WHAT IS REQUIRED
In the data, extract each line that holds the string "degrees".

AVAILABLE DATA

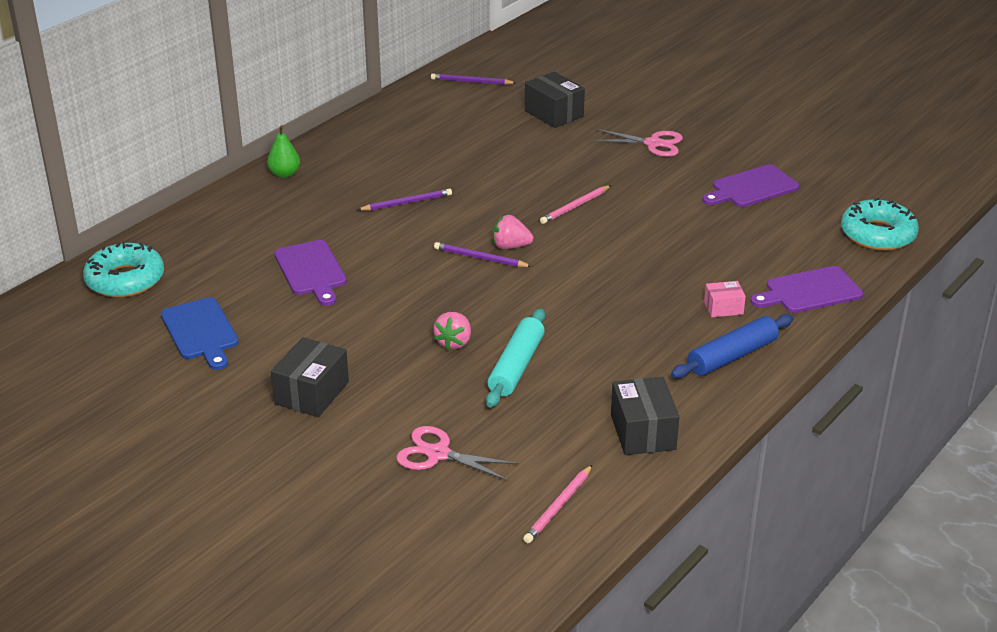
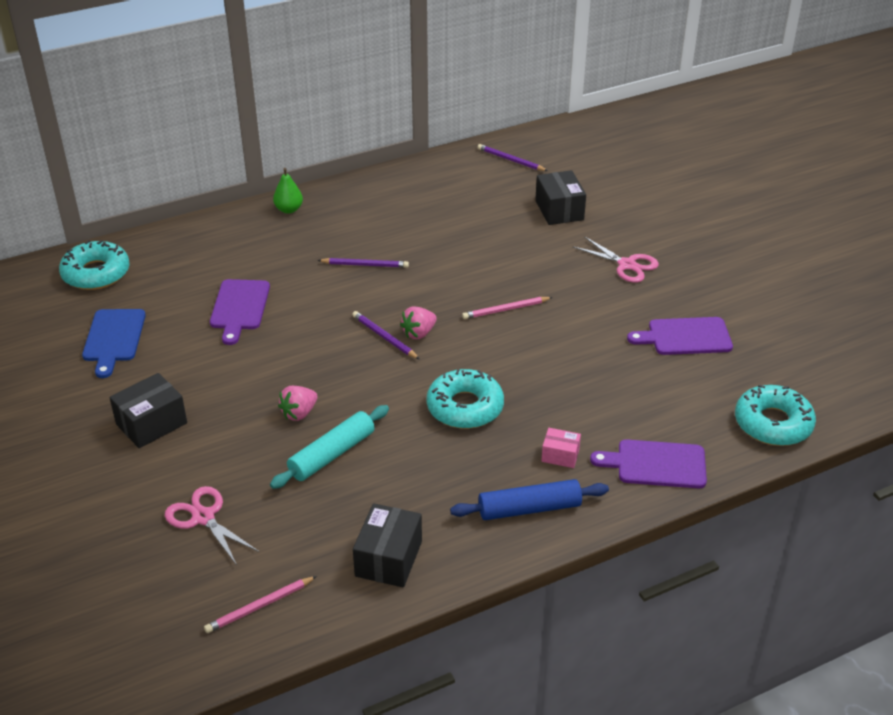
camera: 25 degrees right, 5 degrees up
(510, 246) = (419, 333): pink strawberry -> pink strawberry turned 75 degrees counterclockwise
(606, 294) = (465, 407): none -> turquoise donut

PROBLEM SOLUTION
camera: 25 degrees right, 5 degrees up
(510, 246) = (419, 333): pink strawberry -> pink strawberry turned 75 degrees counterclockwise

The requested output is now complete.